* DATASET:

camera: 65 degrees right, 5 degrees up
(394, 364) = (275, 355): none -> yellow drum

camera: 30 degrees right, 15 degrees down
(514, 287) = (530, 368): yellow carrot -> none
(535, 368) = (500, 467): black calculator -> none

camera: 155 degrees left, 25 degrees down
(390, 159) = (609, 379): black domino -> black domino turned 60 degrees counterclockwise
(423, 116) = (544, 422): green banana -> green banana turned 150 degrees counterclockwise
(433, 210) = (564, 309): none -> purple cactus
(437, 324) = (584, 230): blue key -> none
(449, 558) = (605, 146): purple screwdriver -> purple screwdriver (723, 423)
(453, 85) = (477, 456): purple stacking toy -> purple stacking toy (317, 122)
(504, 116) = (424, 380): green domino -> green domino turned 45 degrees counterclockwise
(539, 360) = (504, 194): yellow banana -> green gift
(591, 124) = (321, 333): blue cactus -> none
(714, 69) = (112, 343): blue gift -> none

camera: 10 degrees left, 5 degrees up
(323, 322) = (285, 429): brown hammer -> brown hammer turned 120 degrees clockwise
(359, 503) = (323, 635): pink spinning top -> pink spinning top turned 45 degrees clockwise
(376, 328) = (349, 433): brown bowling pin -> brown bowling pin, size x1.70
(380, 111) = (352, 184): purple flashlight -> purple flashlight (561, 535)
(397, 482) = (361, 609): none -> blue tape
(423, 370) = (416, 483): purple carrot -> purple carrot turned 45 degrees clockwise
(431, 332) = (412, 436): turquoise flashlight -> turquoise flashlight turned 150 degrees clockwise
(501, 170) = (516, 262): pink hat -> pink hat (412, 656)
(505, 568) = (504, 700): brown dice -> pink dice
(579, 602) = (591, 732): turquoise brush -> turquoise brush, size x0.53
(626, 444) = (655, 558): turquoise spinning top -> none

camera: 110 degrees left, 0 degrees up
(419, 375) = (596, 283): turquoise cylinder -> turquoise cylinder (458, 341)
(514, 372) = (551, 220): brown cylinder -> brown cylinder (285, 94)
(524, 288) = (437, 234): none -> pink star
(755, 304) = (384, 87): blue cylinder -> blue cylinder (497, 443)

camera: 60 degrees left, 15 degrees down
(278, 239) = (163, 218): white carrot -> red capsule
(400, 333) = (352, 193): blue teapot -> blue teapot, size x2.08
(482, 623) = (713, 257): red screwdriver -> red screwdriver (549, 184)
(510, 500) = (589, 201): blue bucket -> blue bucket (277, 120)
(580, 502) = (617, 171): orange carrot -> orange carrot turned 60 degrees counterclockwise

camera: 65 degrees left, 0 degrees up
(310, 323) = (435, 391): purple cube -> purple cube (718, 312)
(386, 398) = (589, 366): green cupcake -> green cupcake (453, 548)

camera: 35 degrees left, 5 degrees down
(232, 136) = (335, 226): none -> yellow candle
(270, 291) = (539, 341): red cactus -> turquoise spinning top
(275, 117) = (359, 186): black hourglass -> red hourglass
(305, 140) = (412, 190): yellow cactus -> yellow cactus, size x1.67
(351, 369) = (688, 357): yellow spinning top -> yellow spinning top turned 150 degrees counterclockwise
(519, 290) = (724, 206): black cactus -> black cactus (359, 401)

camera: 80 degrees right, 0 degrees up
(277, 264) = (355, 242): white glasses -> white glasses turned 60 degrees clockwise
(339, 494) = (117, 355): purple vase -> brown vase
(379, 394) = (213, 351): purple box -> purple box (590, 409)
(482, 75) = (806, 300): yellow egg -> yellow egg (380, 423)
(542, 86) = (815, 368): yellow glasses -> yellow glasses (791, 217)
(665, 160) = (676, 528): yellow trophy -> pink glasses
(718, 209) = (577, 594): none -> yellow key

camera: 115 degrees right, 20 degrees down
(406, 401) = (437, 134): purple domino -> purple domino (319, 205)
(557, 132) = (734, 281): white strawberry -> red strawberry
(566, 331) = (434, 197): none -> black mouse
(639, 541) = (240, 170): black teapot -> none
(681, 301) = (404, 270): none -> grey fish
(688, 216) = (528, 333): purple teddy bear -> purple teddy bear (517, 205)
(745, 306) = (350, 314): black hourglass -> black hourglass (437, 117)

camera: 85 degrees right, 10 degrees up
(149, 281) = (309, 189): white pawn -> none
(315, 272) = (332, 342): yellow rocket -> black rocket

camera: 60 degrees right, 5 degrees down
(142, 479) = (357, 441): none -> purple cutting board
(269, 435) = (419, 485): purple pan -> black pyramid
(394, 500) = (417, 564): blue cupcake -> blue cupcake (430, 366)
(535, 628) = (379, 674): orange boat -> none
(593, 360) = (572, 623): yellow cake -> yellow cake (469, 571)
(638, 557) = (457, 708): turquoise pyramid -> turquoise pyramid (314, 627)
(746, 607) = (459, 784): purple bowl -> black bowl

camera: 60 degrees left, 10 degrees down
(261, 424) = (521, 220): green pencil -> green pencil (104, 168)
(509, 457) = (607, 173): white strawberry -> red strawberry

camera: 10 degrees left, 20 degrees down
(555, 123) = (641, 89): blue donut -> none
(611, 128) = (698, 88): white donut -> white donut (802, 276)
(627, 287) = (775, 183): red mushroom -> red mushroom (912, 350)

* WHAT TO PRODUCE: Send back an exact copy of only the lines from the line with "(423, 116) = (544, 422): green" up to and including the line with "(323, 322) = (285, 429): brown" in the data above.

* ANSWER TO THIS PROBLEM:
(423, 116) = (544, 422): green banana -> green banana turned 150 degrees counterclockwise
(433, 210) = (564, 309): none -> purple cactus
(437, 324) = (584, 230): blue key -> none
(449, 558) = (605, 146): purple screwdriver -> purple screwdriver (723, 423)
(453, 85) = (477, 456): purple stacking toy -> purple stacking toy (317, 122)
(504, 116) = (424, 380): green domino -> green domino turned 45 degrees counterclockwise
(539, 360) = (504, 194): yellow banana -> green gift
(591, 124) = (321, 333): blue cactus -> none
(714, 69) = (112, 343): blue gift -> none

camera: 10 degrees left, 5 degrees up
(323, 322) = (285, 429): brown hammer -> brown hammer turned 120 degrees clockwise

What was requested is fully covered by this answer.